* Your task *
Filter the entries beneath this task, copying only the lines that hold the word "green".

* Information supplied *

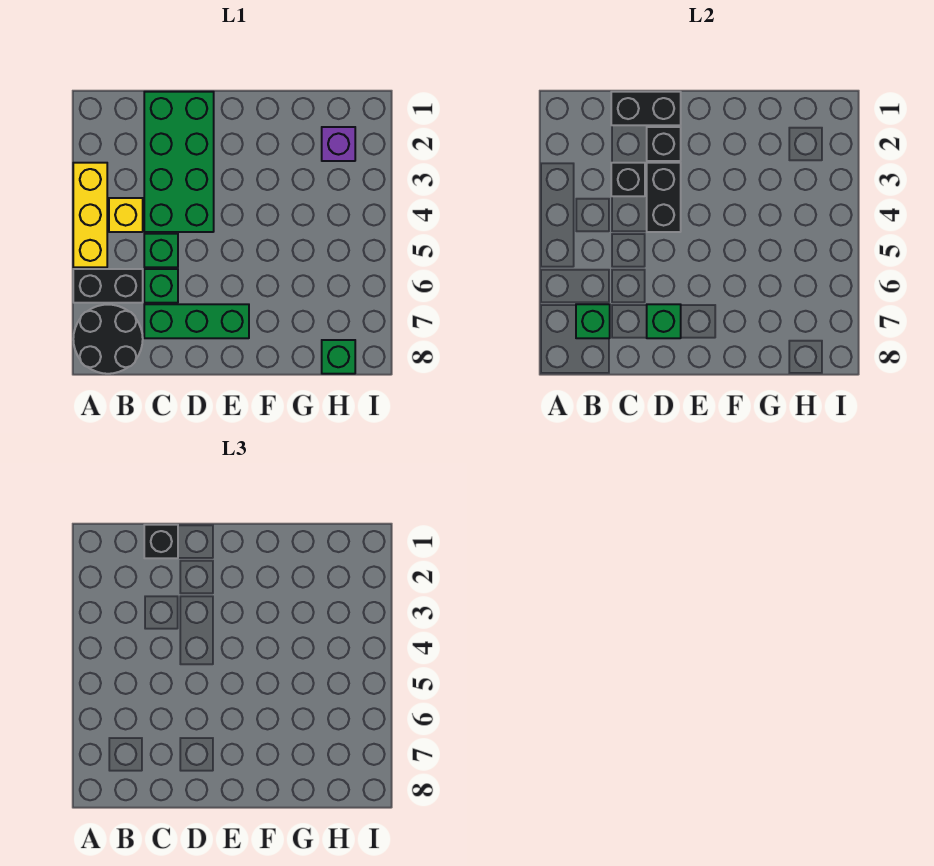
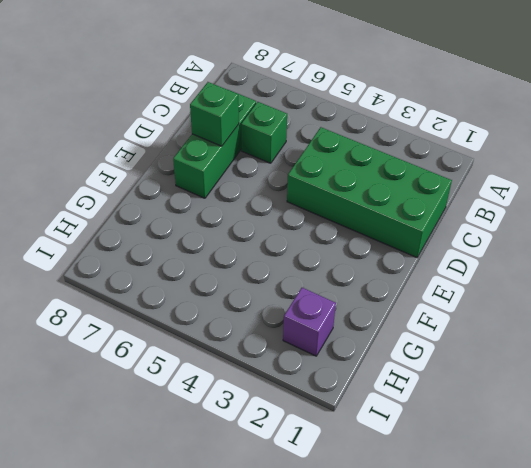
none -> yellow brick A3:A5 level 1
none -> black brick A6:B6 level 1
none -> black round brick A7:B8 level 1

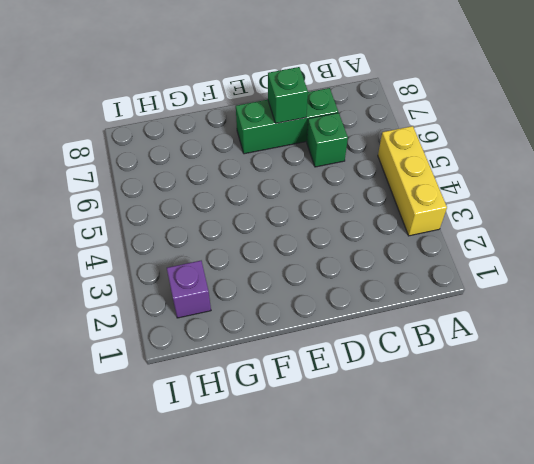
none -> black brick A6:B6 level 1
none -> black round brick A7:B8 level 1
none -> yellow brick B4 level 1

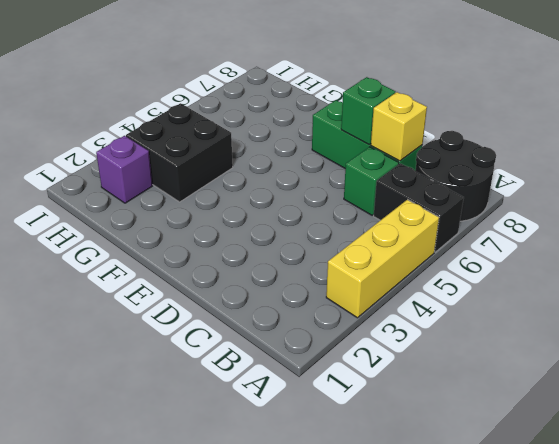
yellow brick C7 level 2 -> yellow brick B4 level 1
black brick G3:H4 level 1 -> none
none -> green brick C1:D4 level 1
none -> green brick C5 level 1
none -> green brick H8 level 1

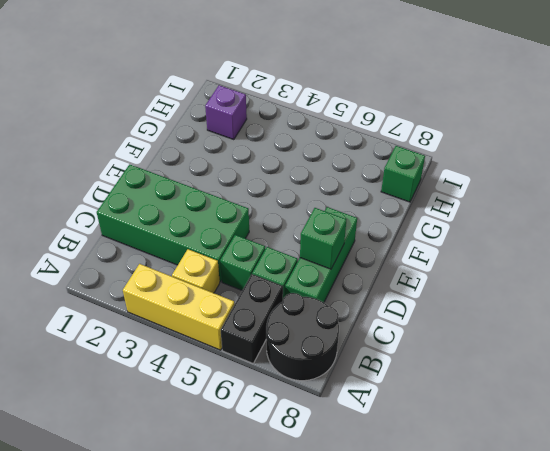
none -> green brick B7 level 2
none -> black brick C1:D1 level 2
none -> black brick C3 level 2

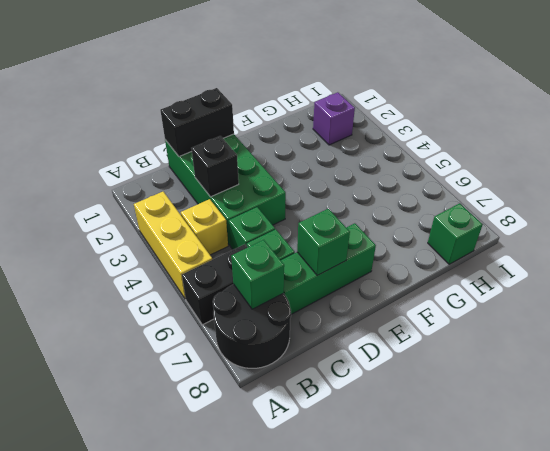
none -> black brick D2 level 2
none -> black brick D3:D4 level 2
none -> black brick C1 level 3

* Output below *
none -> green brick C1:D4 level 1
none -> green brick C5 level 1
none -> green brick H8 level 1
none -> green brick B7 level 2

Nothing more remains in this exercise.